Data in this exercise.

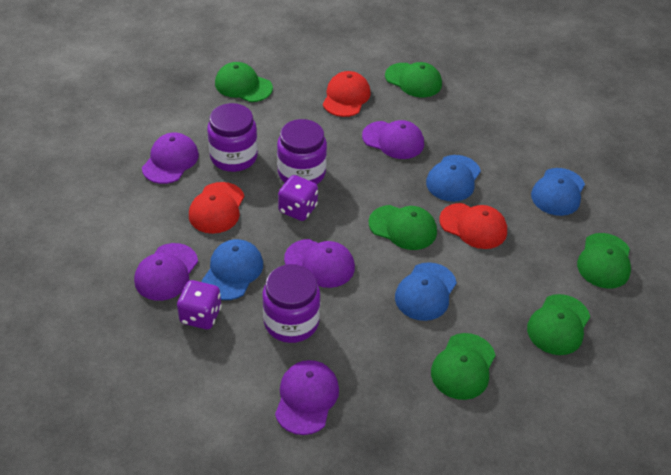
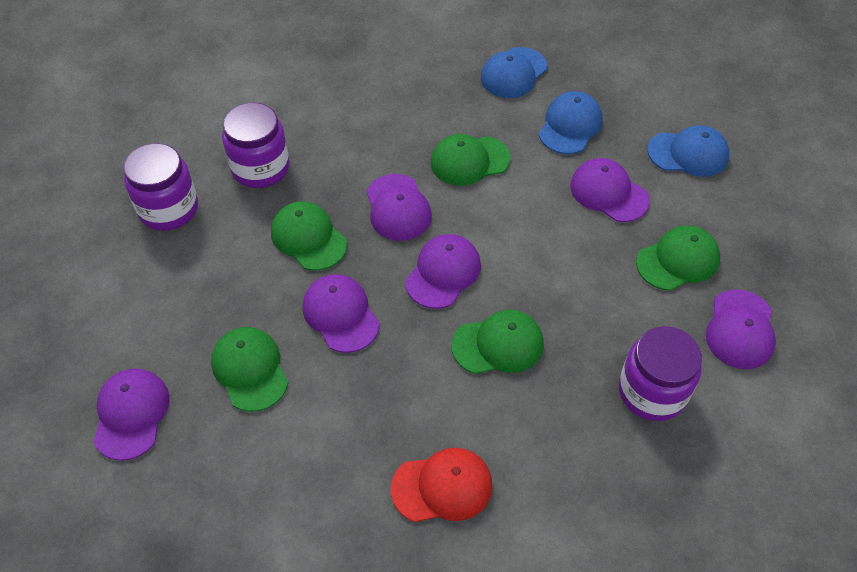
blue cap: 4 -> 3
green cap: 6 -> 5
purple cap: 5 -> 6
purple dice: 2 -> 0
red cap: 3 -> 1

Work item. Excluding images, return all of the records above word for word.

Written response.
blue cap: 4 -> 3
green cap: 6 -> 5
purple cap: 5 -> 6
purple dice: 2 -> 0
red cap: 3 -> 1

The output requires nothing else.